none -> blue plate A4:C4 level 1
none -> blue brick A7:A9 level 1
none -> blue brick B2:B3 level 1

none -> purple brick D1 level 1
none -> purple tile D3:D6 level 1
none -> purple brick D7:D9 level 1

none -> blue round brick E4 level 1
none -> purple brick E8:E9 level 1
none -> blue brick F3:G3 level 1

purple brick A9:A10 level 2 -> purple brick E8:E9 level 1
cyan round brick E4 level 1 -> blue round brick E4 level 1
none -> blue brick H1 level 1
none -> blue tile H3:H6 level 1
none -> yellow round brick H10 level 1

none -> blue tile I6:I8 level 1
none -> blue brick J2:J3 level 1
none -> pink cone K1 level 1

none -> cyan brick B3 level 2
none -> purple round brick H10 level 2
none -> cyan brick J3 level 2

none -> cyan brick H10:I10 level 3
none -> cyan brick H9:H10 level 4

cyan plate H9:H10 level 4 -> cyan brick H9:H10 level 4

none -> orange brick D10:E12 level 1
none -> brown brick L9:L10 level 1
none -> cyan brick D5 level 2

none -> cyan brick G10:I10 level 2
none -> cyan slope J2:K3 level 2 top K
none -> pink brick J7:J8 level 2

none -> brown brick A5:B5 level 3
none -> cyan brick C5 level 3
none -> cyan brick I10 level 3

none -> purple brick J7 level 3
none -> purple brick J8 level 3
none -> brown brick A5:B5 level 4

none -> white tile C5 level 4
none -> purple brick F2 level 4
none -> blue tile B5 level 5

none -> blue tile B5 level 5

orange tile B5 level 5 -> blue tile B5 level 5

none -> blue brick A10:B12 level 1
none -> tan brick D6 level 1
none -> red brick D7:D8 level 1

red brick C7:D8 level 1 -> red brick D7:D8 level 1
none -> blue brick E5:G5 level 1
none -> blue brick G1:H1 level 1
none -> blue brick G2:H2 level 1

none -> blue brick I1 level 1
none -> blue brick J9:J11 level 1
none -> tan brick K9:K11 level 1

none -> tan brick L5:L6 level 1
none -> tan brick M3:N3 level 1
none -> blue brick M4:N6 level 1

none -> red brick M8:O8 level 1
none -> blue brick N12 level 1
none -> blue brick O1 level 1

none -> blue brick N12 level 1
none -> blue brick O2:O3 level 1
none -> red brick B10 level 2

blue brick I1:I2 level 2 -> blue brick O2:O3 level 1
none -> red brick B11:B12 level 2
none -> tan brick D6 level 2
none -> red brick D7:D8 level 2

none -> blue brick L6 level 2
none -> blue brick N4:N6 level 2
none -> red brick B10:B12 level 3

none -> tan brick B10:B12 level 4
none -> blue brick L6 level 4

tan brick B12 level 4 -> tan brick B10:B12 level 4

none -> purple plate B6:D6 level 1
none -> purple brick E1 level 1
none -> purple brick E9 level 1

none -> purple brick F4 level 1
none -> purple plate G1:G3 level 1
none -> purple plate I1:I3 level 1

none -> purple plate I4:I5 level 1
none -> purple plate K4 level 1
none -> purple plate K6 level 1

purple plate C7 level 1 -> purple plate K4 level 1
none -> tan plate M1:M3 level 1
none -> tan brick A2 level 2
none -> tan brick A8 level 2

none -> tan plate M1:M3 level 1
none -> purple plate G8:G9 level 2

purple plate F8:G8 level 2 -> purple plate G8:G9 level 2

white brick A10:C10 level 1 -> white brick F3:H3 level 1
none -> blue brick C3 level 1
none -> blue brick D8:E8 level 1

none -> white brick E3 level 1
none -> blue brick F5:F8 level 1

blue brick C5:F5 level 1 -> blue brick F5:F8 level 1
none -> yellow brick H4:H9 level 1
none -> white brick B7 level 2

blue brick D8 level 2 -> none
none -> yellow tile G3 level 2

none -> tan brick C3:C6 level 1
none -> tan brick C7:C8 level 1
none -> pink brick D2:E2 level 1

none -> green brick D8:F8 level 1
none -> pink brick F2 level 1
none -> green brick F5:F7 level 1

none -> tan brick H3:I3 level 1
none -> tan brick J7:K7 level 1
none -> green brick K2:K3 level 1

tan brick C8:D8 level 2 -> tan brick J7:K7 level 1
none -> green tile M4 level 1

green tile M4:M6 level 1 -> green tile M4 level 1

■ **Exercise instructions**
Write the material out exactly, with nothing left out.

■ **Written response**
none -> blue plate A4:C4 level 1
none -> blue brick A7:A9 level 1
none -> blue brick B2:B3 level 1

none -> purple brick D1 level 1
none -> purple tile D3:D6 level 1
none -> purple brick D7:D9 level 1

none -> blue round brick E4 level 1
none -> purple brick E8:E9 level 1
none -> blue brick F3:G3 level 1

purple brick A9:A10 level 2 -> purple brick E8:E9 level 1
cyan round brick E4 level 1 -> blue round brick E4 level 1
none -> blue brick H1 level 1
none -> blue tile H3:H6 level 1
none -> yellow round brick H10 level 1

none -> blue tile I6:I8 level 1
none -> blue brick J2:J3 level 1
none -> pink cone K1 level 1

none -> cyan brick B3 level 2
none -> purple round brick H10 level 2
none -> cyan brick J3 level 2

none -> cyan brick H10:I10 level 3
none -> cyan brick H9:H10 level 4

cyan plate H9:H10 level 4 -> cyan brick H9:H10 level 4

none -> orange brick D10:E12 level 1
none -> brown brick L9:L10 level 1
none -> cyan brick D5 level 2

none -> cyan brick G10:I10 level 2
none -> cyan slope J2:K3 level 2 top K
none -> pink brick J7:J8 level 2

none -> brown brick A5:B5 level 3
none -> cyan brick C5 level 3
none -> cyan brick I10 level 3

none -> purple brick J7 level 3
none -> purple brick J8 level 3
none -> brown brick A5:B5 level 4

none -> white tile C5 level 4
none -> purple brick F2 level 4
none -> blue tile B5 level 5

none -> blue tile B5 level 5

orange tile B5 level 5 -> blue tile B5 level 5

none -> blue brick A10:B12 level 1
none -> tan brick D6 level 1
none -> red brick D7:D8 level 1

red brick C7:D8 level 1 -> red brick D7:D8 level 1
none -> blue brick E5:G5 level 1
none -> blue brick G1:H1 level 1
none -> blue brick G2:H2 level 1

none -> blue brick I1 level 1
none -> blue brick J9:J11 level 1
none -> tan brick K9:K11 level 1

none -> tan brick L5:L6 level 1
none -> tan brick M3:N3 level 1
none -> blue brick M4:N6 level 1

none -> red brick M8:O8 level 1
none -> blue brick N12 level 1
none -> blue brick O1 level 1

none -> blue brick N12 level 1
none -> blue brick O2:O3 level 1
none -> red brick B10 level 2

blue brick I1:I2 level 2 -> blue brick O2:O3 level 1
none -> red brick B11:B12 level 2
none -> tan brick D6 level 2
none -> red brick D7:D8 level 2

none -> blue brick L6 level 2
none -> blue brick N4:N6 level 2
none -> red brick B10:B12 level 3

none -> tan brick B10:B12 level 4
none -> blue brick L6 level 4

tan brick B12 level 4 -> tan brick B10:B12 level 4

none -> purple plate B6:D6 level 1
none -> purple brick E1 level 1
none -> purple brick E9 level 1

none -> purple brick F4 level 1
none -> purple plate G1:G3 level 1
none -> purple plate I1:I3 level 1

none -> purple plate I4:I5 level 1
none -> purple plate K4 level 1
none -> purple plate K6 level 1

purple plate C7 level 1 -> purple plate K4 level 1
none -> tan plate M1:M3 level 1
none -> tan brick A2 level 2
none -> tan brick A8 level 2

none -> tan plate M1:M3 level 1
none -> purple plate G8:G9 level 2

purple plate F8:G8 level 2 -> purple plate G8:G9 level 2

white brick A10:C10 level 1 -> white brick F3:H3 level 1
none -> blue brick C3 level 1
none -> blue brick D8:E8 level 1

none -> white brick E3 level 1
none -> blue brick F5:F8 level 1

blue brick C5:F5 level 1 -> blue brick F5:F8 level 1
none -> yellow brick H4:H9 level 1
none -> white brick B7 level 2

blue brick D8 level 2 -> none
none -> yellow tile G3 level 2

none -> tan brick C3:C6 level 1
none -> tan brick C7:C8 level 1
none -> pink brick D2:E2 level 1

none -> green brick D8:F8 level 1
none -> pink brick F2 level 1
none -> green brick F5:F7 level 1

none -> tan brick H3:I3 level 1
none -> tan brick J7:K7 level 1
none -> green brick K2:K3 level 1

tan brick C8:D8 level 2 -> tan brick J7:K7 level 1
none -> green tile M4 level 1

green tile M4:M6 level 1 -> green tile M4 level 1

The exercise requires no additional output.